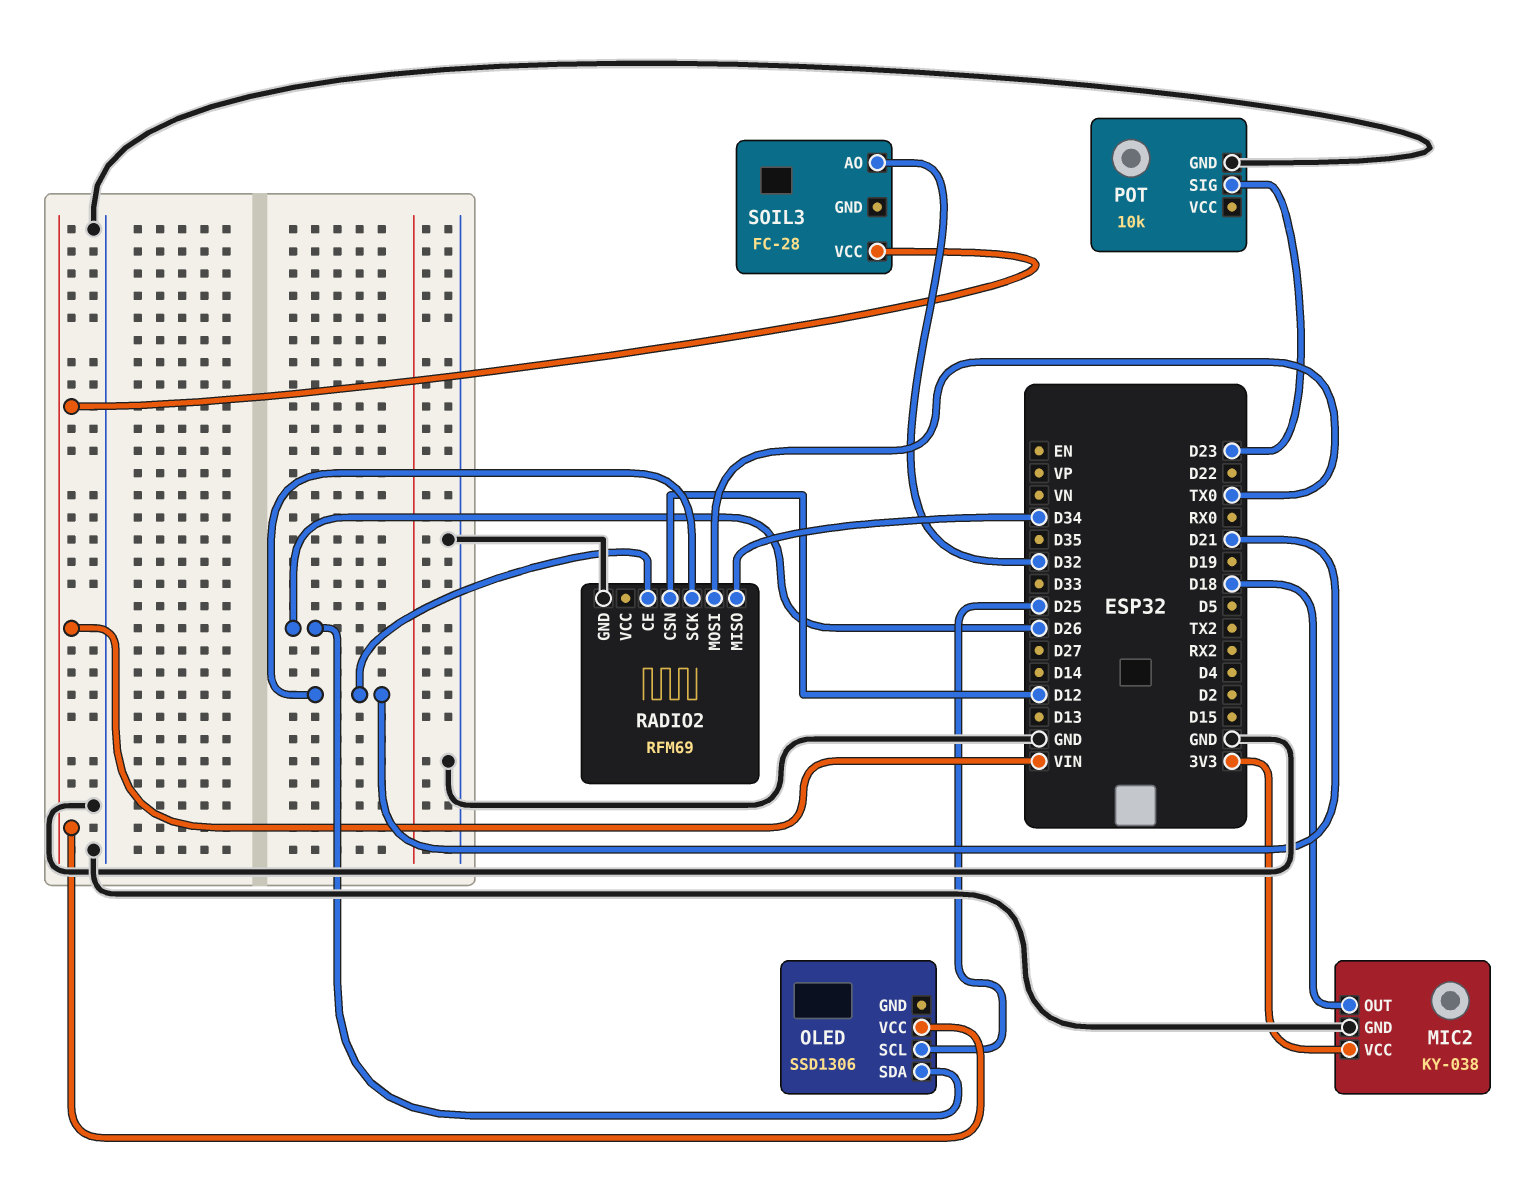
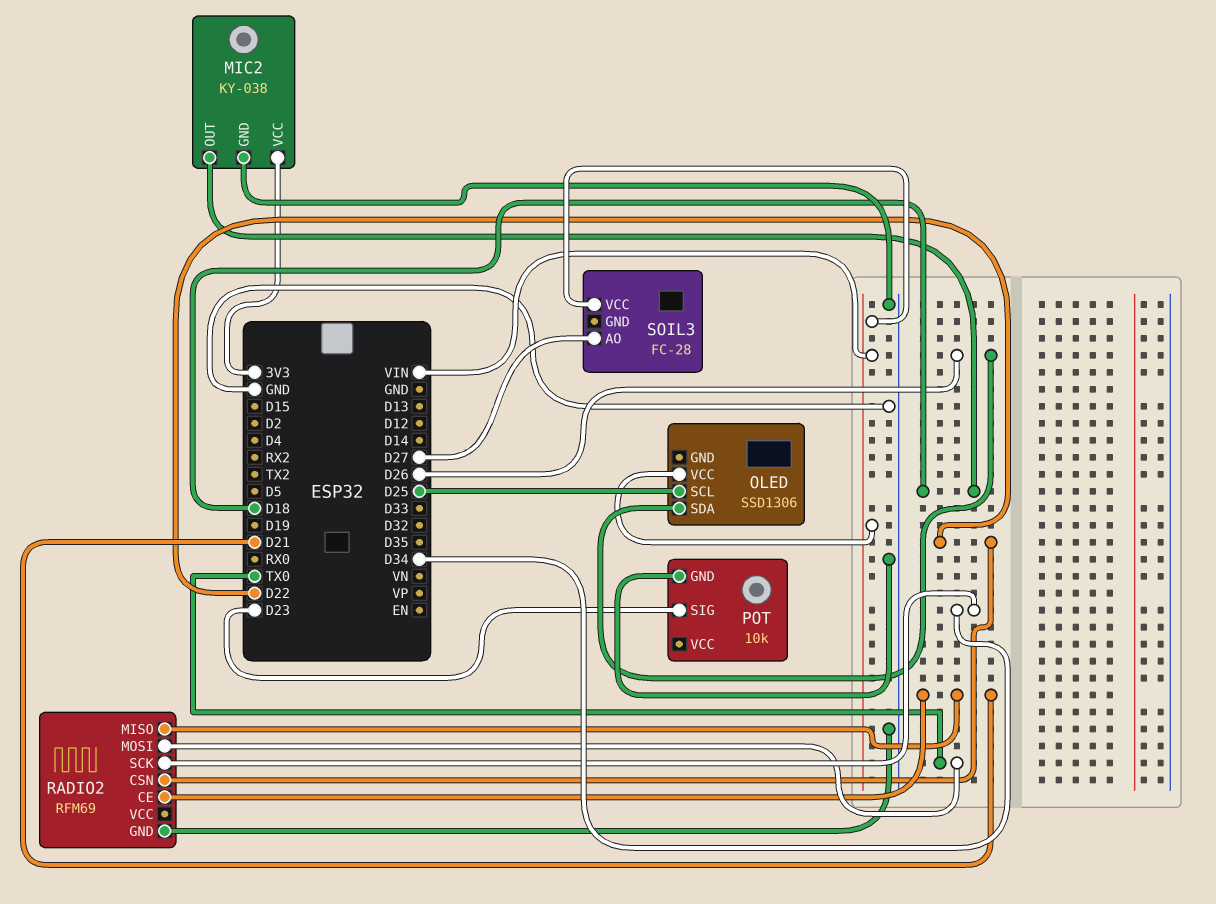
RADIO2 pin CSN: D12 -> D22
RADIO2 pin MISO: D34 -> D21
RADIO2 pin SCK: D21 -> D34
SOIL3 pin AO: D32 -> D27

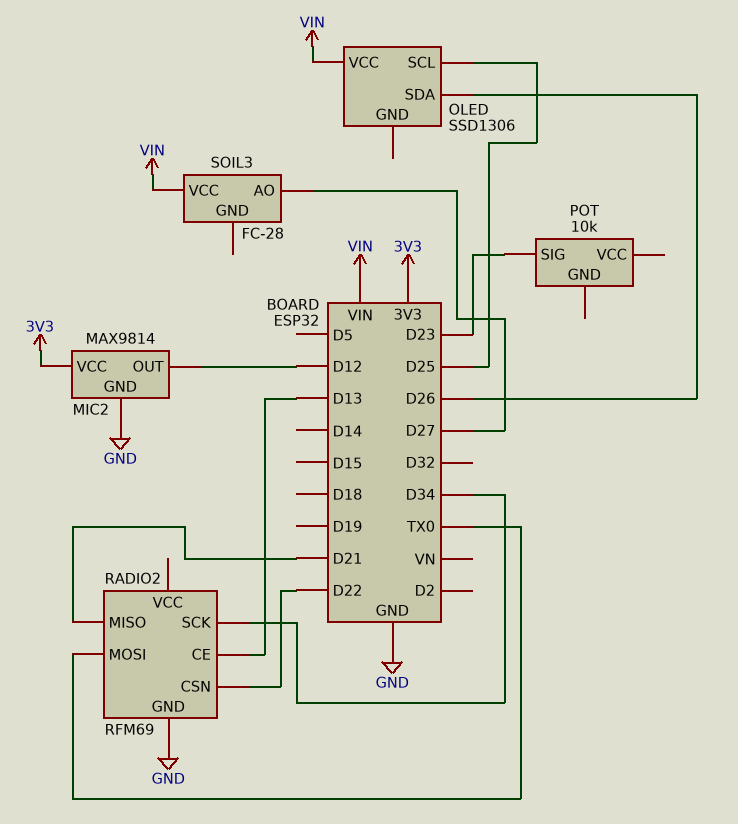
MIC2: KY-038 -> MAX9814
MIC2 pin OUT: D18 -> D12
POT pin GND: GND -> none
RADIO2 pin CE: D21 -> D13

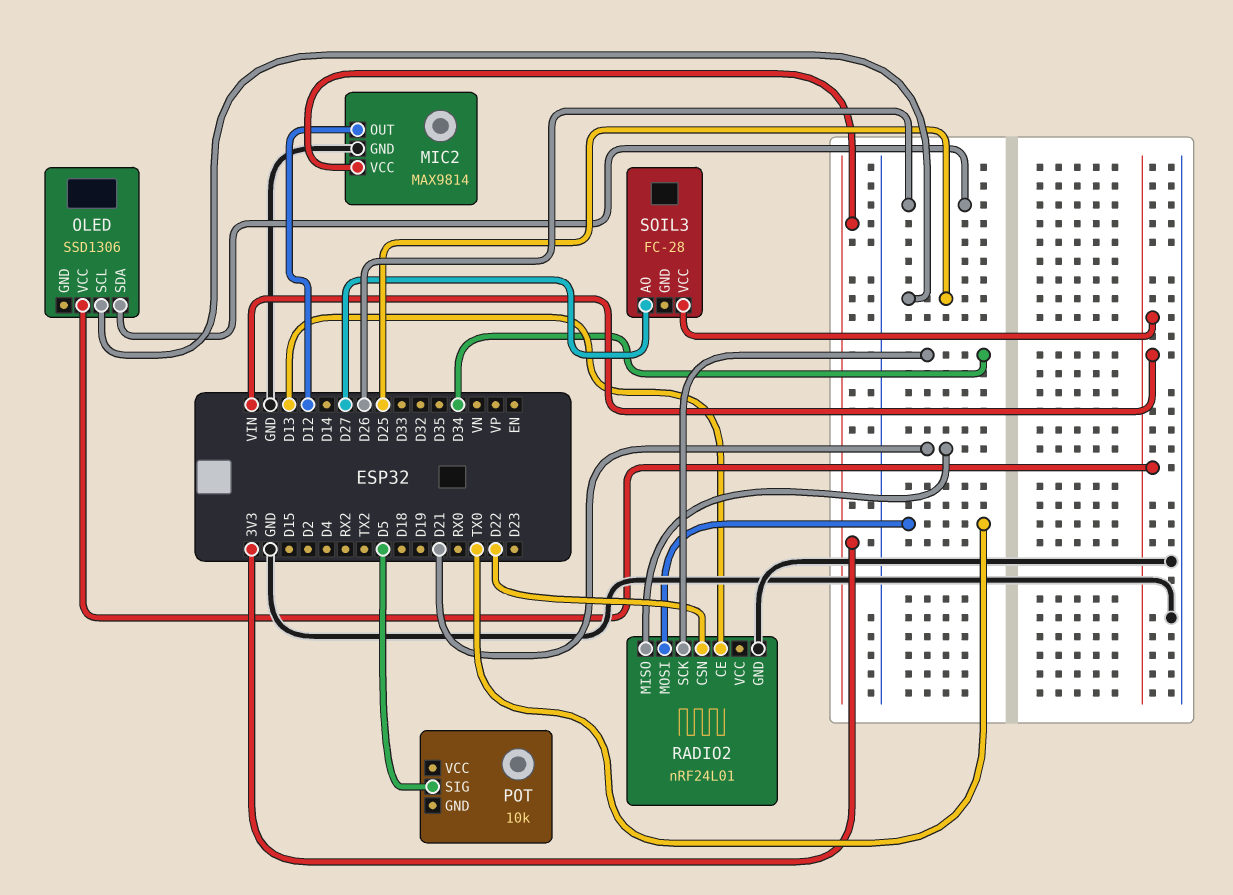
POT pin SIG: D23 -> D5
RADIO2: RFM69 -> nRF24L01

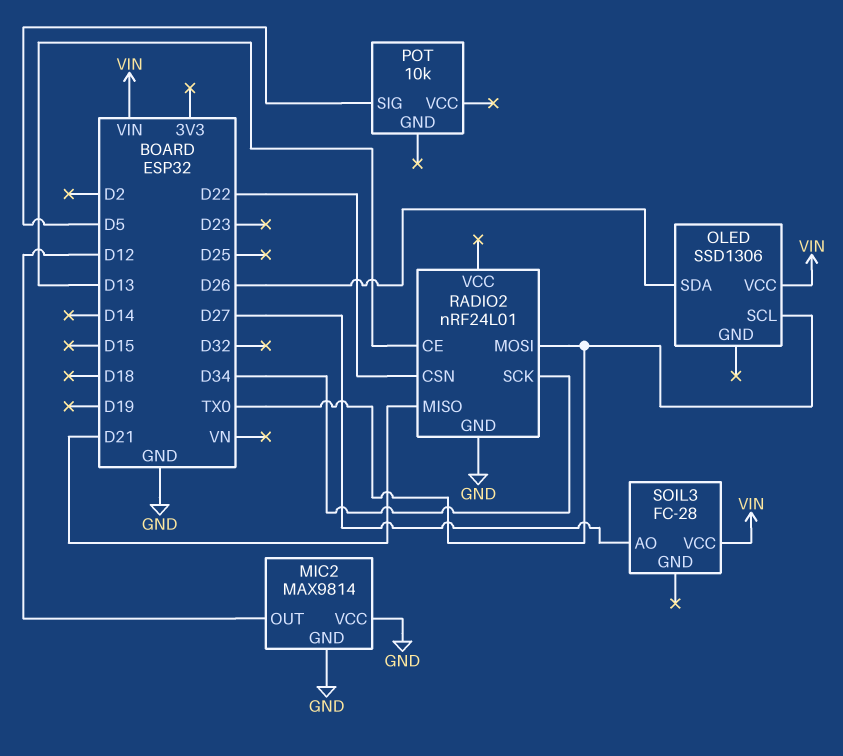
MIC2 pin VCC: 3V3 -> GND
OLED pin SCL: D25 -> TX0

○ ○ ○ ○ ○ ○ ○

Word for word, set down the lines from the line with "POT pin GND: GND -> none" through the last line of the entries, and nothing else; the pictures stay out.

> [Result]:
POT pin GND: GND -> none
RADIO2 pin CE: D21 -> D13

POT pin SIG: D23 -> D5
RADIO2: RFM69 -> nRF24L01

MIC2 pin VCC: 3V3 -> GND
OLED pin SCL: D25 -> TX0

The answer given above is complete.